(Dataset items)
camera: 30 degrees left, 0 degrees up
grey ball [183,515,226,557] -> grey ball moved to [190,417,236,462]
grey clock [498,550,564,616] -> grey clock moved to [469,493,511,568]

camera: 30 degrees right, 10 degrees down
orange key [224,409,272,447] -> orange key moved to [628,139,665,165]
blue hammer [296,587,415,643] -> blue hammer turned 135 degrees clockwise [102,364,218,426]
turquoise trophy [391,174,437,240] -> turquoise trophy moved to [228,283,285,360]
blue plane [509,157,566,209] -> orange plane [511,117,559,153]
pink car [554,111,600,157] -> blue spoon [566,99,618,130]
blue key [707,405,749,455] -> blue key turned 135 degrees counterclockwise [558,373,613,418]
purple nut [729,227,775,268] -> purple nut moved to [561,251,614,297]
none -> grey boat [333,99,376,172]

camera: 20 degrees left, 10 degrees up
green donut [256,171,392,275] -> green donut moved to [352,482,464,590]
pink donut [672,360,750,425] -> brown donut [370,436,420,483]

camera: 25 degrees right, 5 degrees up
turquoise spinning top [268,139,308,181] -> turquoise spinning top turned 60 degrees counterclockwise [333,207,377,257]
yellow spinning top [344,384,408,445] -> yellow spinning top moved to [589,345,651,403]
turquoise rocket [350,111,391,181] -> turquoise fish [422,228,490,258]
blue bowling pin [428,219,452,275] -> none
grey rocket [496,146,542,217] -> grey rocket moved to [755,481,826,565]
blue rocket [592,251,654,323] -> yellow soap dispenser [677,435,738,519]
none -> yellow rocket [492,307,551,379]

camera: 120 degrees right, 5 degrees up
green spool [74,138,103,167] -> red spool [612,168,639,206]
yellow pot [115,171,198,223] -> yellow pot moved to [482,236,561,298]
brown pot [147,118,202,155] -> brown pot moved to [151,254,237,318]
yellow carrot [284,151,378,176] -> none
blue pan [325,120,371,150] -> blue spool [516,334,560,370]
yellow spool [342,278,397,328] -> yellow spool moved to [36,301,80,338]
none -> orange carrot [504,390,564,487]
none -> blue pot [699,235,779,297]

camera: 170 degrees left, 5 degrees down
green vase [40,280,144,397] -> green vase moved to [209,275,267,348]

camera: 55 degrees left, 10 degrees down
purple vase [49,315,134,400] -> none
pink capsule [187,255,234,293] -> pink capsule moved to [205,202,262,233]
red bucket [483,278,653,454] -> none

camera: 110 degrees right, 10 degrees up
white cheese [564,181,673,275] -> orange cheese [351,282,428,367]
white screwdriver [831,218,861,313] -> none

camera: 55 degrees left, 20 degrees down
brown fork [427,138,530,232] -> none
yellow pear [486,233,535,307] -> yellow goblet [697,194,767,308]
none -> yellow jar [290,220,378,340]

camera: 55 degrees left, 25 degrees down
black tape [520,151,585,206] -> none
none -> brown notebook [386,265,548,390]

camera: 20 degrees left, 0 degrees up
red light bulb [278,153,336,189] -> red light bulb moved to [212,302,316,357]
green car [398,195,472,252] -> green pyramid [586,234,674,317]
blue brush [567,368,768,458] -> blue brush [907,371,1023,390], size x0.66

» TASK PROMPT
Could you return exactly the stretch of the data above that starts at the line with "brown pot [147,118,202,155]" and ends at the line with "yellow spool [342,278,397,328]", both lines included?

» OUTPUT OF THE EXERCISE
brown pot [147,118,202,155] -> brown pot moved to [151,254,237,318]
yellow carrot [284,151,378,176] -> none
blue pan [325,120,371,150] -> blue spool [516,334,560,370]
yellow spool [342,278,397,328] -> yellow spool moved to [36,301,80,338]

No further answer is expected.